#### [WORK TASK]
Would you repeat the whole listing exactly, pictures excluded?

#### [STORED DATA]
▬▬▬▬▬▬
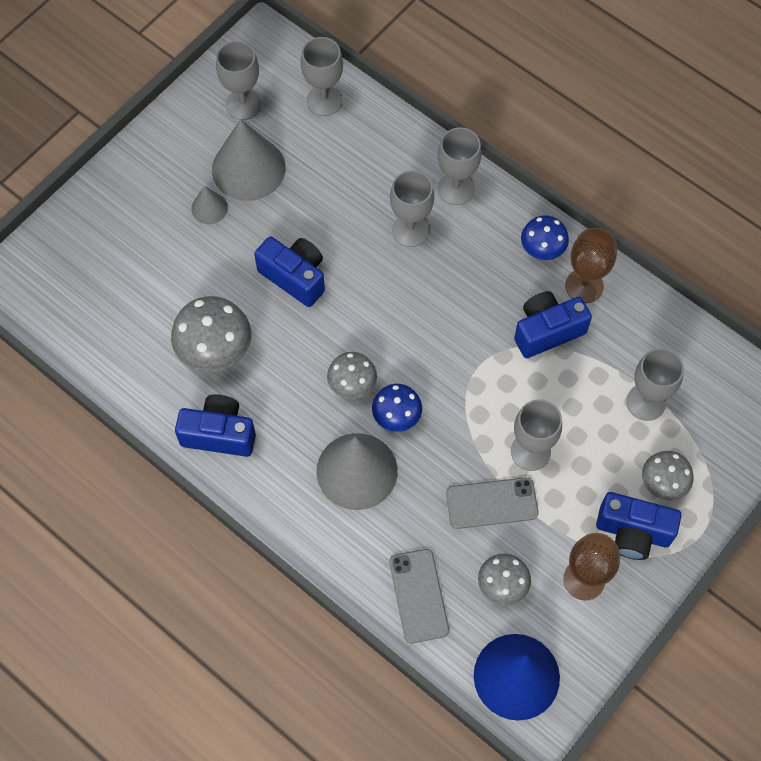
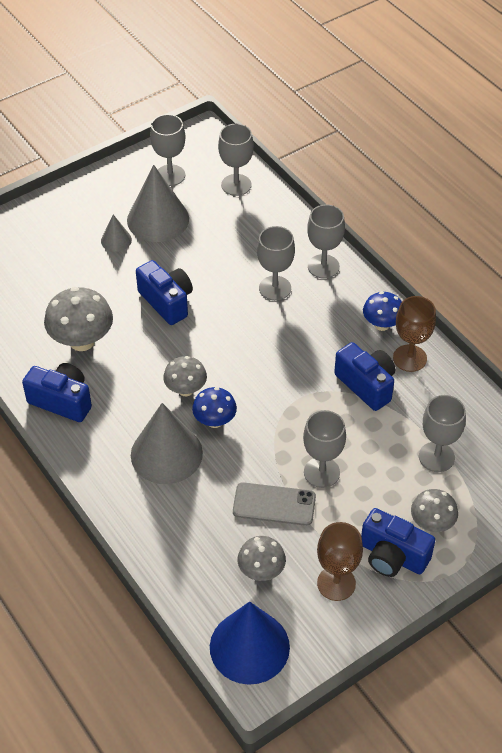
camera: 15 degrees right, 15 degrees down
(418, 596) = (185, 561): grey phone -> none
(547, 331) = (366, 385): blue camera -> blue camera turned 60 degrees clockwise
▬▬▬▬▬▬
#### [ANSWER BOX]
camera: 15 degrees right, 15 degrees down
(418, 596) = (185, 561): grey phone -> none
(547, 331) = (366, 385): blue camera -> blue camera turned 60 degrees clockwise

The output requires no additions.